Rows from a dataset

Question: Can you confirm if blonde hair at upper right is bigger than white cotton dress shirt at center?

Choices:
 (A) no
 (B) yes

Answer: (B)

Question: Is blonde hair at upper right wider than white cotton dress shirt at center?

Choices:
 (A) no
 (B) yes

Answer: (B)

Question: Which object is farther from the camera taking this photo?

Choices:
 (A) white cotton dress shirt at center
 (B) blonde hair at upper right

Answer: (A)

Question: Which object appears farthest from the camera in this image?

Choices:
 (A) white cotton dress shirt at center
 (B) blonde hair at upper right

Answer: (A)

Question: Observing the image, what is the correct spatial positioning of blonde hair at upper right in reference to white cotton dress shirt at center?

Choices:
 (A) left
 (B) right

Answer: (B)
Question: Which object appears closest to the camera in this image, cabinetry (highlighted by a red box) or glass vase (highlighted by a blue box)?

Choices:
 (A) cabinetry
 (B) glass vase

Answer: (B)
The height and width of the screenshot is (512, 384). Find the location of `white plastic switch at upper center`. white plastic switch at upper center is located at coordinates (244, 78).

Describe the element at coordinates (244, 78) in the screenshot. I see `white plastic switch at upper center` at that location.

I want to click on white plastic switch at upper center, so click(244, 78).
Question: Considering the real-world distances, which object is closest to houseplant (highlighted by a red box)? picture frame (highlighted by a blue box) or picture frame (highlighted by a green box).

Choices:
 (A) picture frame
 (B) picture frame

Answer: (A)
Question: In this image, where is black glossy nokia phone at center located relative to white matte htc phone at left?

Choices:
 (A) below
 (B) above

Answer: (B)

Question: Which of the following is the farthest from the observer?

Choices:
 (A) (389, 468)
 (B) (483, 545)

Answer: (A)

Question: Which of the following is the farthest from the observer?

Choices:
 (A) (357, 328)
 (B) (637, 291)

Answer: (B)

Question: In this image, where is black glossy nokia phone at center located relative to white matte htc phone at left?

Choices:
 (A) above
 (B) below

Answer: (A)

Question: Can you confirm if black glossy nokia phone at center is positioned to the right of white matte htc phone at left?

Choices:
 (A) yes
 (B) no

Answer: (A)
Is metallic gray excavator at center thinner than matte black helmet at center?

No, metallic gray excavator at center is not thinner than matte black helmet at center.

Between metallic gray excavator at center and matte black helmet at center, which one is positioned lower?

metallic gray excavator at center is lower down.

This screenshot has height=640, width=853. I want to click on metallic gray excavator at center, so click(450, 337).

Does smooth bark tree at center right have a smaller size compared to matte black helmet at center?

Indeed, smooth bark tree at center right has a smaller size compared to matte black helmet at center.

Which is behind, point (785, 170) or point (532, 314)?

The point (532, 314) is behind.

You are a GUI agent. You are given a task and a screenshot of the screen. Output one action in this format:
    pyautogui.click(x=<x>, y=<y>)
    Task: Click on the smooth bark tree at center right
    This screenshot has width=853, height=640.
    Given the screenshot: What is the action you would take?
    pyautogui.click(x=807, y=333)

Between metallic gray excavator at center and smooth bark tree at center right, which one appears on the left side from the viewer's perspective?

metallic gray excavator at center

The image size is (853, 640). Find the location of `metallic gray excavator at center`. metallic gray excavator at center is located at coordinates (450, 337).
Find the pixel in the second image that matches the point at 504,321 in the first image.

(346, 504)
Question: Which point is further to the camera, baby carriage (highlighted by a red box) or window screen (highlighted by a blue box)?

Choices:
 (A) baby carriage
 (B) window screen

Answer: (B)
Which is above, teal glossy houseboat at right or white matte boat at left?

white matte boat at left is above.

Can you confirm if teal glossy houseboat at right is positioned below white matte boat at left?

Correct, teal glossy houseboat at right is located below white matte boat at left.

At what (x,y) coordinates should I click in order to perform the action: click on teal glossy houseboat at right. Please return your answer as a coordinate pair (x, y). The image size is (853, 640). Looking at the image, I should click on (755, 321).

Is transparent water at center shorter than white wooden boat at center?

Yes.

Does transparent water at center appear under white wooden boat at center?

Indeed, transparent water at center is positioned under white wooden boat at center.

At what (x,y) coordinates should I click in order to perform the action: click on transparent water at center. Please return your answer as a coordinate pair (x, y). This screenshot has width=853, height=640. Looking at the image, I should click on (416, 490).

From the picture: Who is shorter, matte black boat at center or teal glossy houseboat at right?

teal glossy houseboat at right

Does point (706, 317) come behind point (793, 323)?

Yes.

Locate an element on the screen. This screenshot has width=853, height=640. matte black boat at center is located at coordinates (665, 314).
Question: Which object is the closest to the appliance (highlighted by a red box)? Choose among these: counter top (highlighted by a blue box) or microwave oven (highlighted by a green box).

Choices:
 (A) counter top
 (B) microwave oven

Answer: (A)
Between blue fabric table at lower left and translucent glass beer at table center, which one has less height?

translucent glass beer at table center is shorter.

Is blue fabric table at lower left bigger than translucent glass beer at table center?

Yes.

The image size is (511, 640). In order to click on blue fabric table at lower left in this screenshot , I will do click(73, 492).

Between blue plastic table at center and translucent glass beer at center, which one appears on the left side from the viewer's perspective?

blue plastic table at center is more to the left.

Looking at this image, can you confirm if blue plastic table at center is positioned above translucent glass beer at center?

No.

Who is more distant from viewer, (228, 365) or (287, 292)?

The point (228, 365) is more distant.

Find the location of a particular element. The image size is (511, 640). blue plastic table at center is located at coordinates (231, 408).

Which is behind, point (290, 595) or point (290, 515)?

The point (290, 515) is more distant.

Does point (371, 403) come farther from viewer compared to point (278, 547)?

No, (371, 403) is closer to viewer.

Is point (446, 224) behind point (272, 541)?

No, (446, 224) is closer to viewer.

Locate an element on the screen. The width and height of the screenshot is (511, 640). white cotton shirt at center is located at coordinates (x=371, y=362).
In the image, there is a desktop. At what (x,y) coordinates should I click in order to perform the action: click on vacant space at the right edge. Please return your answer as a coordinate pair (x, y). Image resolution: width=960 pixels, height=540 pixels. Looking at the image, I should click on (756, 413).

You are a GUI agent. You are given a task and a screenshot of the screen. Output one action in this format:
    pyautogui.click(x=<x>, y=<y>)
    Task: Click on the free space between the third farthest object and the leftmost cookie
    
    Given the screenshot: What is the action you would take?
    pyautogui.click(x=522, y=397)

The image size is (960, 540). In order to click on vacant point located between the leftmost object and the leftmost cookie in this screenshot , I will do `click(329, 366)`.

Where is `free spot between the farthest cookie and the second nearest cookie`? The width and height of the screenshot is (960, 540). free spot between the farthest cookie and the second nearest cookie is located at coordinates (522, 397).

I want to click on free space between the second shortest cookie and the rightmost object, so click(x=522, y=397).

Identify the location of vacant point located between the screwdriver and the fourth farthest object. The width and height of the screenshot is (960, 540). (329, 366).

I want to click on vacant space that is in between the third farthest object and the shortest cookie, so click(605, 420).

Goal: Copy every line of the listing above character for character, changing nothing.

Response below:
Question: Can you confirm if blonde hair at upper right is bigger than white cotton dress shirt at center?

Choices:
 (A) no
 (B) yes

Answer: (B)

Question: Is blonde hair at upper right wider than white cotton dress shirt at center?

Choices:
 (A) no
 (B) yes

Answer: (B)

Question: Which object is farther from the camera taking this photo?

Choices:
 (A) white cotton dress shirt at center
 (B) blonde hair at upper right

Answer: (A)

Question: Which object appears farthest from the camera in this image?

Choices:
 (A) white cotton dress shirt at center
 (B) blonde hair at upper right

Answer: (A)

Question: Observing the image, what is the correct spatial positioning of blonde hair at upper right in reference to white cotton dress shirt at center?

Choices:
 (A) left
 (B) right

Answer: (B)
Question: Which object appears closest to the camera in this image, cabinetry (highlighted by a red box) or glass vase (highlighted by a blue box)?

Choices:
 (A) cabinetry
 (B) glass vase

Answer: (B)
The height and width of the screenshot is (512, 384). Find the location of `white plastic switch at upper center`. white plastic switch at upper center is located at coordinates (244, 78).

Describe the element at coordinates (244, 78) in the screenshot. I see `white plastic switch at upper center` at that location.

I want to click on white plastic switch at upper center, so click(244, 78).
Question: Considering the real-world distances, which object is closest to houseplant (highlighted by a red box)? picture frame (highlighted by a blue box) or picture frame (highlighted by a green box).

Choices:
 (A) picture frame
 (B) picture frame

Answer: (A)
Question: In this image, where is black glossy nokia phone at center located relative to white matte htc phone at left?

Choices:
 (A) below
 (B) above

Answer: (B)

Question: Which of the following is the farthest from the observer?

Choices:
 (A) (389, 468)
 (B) (483, 545)

Answer: (A)

Question: Which of the following is the farthest from the observer?

Choices:
 (A) (357, 328)
 (B) (637, 291)

Answer: (B)

Question: In this image, where is black glossy nokia phone at center located relative to white matte htc phone at left?

Choices:
 (A) above
 (B) below

Answer: (A)

Question: Can you confirm if black glossy nokia phone at center is positioned to the right of white matte htc phone at left?

Choices:
 (A) yes
 (B) no

Answer: (A)
Is metallic gray excavator at center thinner than matte black helmet at center?

No, metallic gray excavator at center is not thinner than matte black helmet at center.

Between metallic gray excavator at center and matte black helmet at center, which one is positioned lower?

metallic gray excavator at center is lower down.

This screenshot has height=640, width=853. I want to click on metallic gray excavator at center, so click(450, 337).

Does smooth bark tree at center right have a smaller size compared to matte black helmet at center?

Indeed, smooth bark tree at center right has a smaller size compared to matte black helmet at center.

Which is behind, point (785, 170) or point (532, 314)?

The point (532, 314) is behind.

You are a GUI agent. You are given a task and a screenshot of the screen. Output one action in this format:
    pyautogui.click(x=<x>, y=<y>)
    Task: Click on the smooth bark tree at center right
    This screenshot has width=853, height=640.
    Given the screenshot: What is the action you would take?
    pyautogui.click(x=807, y=333)

Between metallic gray excavator at center and smooth bark tree at center right, which one appears on the left side from the viewer's perspective?

metallic gray excavator at center

The image size is (853, 640). Find the location of `metallic gray excavator at center`. metallic gray excavator at center is located at coordinates (450, 337).
Find the pixel in the second image that matches the point at 504,321 in the first image.

(346, 504)
Question: Which point is further to the camera, baby carriage (highlighted by a red box) or window screen (highlighted by a blue box)?

Choices:
 (A) baby carriage
 (B) window screen

Answer: (B)
Which is above, teal glossy houseboat at right or white matte boat at left?

white matte boat at left is above.

Can you confirm if teal glossy houseboat at right is positioned below white matte boat at left?

Correct, teal glossy houseboat at right is located below white matte boat at left.

At what (x,y) coordinates should I click in order to perform the action: click on teal glossy houseboat at right. Please return your answer as a coordinate pair (x, y). The image size is (853, 640). Looking at the image, I should click on (755, 321).

Is transparent water at center shorter than white wooden boat at center?

Yes.

Does transparent water at center appear under white wooden boat at center?

Indeed, transparent water at center is positioned under white wooden boat at center.

At what (x,y) coordinates should I click in order to perform the action: click on transparent water at center. Please return your answer as a coordinate pair (x, y). This screenshot has width=853, height=640. Looking at the image, I should click on (416, 490).

From the picture: Who is shorter, matte black boat at center or teal glossy houseboat at right?

teal glossy houseboat at right

Does point (706, 317) come behind point (793, 323)?

Yes.

Locate an element on the screen. This screenshot has width=853, height=640. matte black boat at center is located at coordinates (665, 314).
Question: Which object is the closest to the appliance (highlighted by a red box)? Choose among these: counter top (highlighted by a blue box) or microwave oven (highlighted by a green box).

Choices:
 (A) counter top
 (B) microwave oven

Answer: (A)
Between blue fabric table at lower left and translucent glass beer at table center, which one has less height?

translucent glass beer at table center is shorter.

Is blue fabric table at lower left bigger than translucent glass beer at table center?

Yes.

The image size is (511, 640). In order to click on blue fabric table at lower left in this screenshot , I will do click(73, 492).

Between blue plastic table at center and translucent glass beer at center, which one appears on the left side from the viewer's perspective?

blue plastic table at center is more to the left.

Looking at this image, can you confirm if blue plastic table at center is positioned above translucent glass beer at center?

No.

Who is more distant from viewer, (228, 365) or (287, 292)?

The point (228, 365) is more distant.

Find the location of a particular element. The image size is (511, 640). blue plastic table at center is located at coordinates (231, 408).

Which is behind, point (290, 595) or point (290, 515)?

The point (290, 515) is more distant.

Does point (371, 403) come farther from viewer compared to point (278, 547)?

No, (371, 403) is closer to viewer.

Is point (446, 224) behind point (272, 541)?

No, (446, 224) is closer to viewer.

Locate an element on the screen. The width and height of the screenshot is (511, 640). white cotton shirt at center is located at coordinates (x=371, y=362).
In the image, there is a desktop. At what (x,y) coordinates should I click in order to perform the action: click on vacant space at the right edge. Please return your answer as a coordinate pair (x, y). Image resolution: width=960 pixels, height=540 pixels. Looking at the image, I should click on (756, 413).

You are a GUI agent. You are given a task and a screenshot of the screen. Output one action in this format:
    pyautogui.click(x=<x>, y=<y>)
    Task: Click on the free space between the third farthest object and the leftmost cookie
    
    Given the screenshot: What is the action you would take?
    pyautogui.click(x=522, y=397)

The image size is (960, 540). In order to click on vacant point located between the leftmost object and the leftmost cookie in this screenshot , I will do `click(329, 366)`.

Where is `free spot between the farthest cookie and the second nearest cookie`? The width and height of the screenshot is (960, 540). free spot between the farthest cookie and the second nearest cookie is located at coordinates (522, 397).

I want to click on free space between the second shortest cookie and the rightmost object, so click(x=522, y=397).

Identify the location of vacant point located between the screwdriver and the fourth farthest object. The width and height of the screenshot is (960, 540). (329, 366).

I want to click on vacant space that is in between the third farthest object and the shortest cookie, so click(605, 420).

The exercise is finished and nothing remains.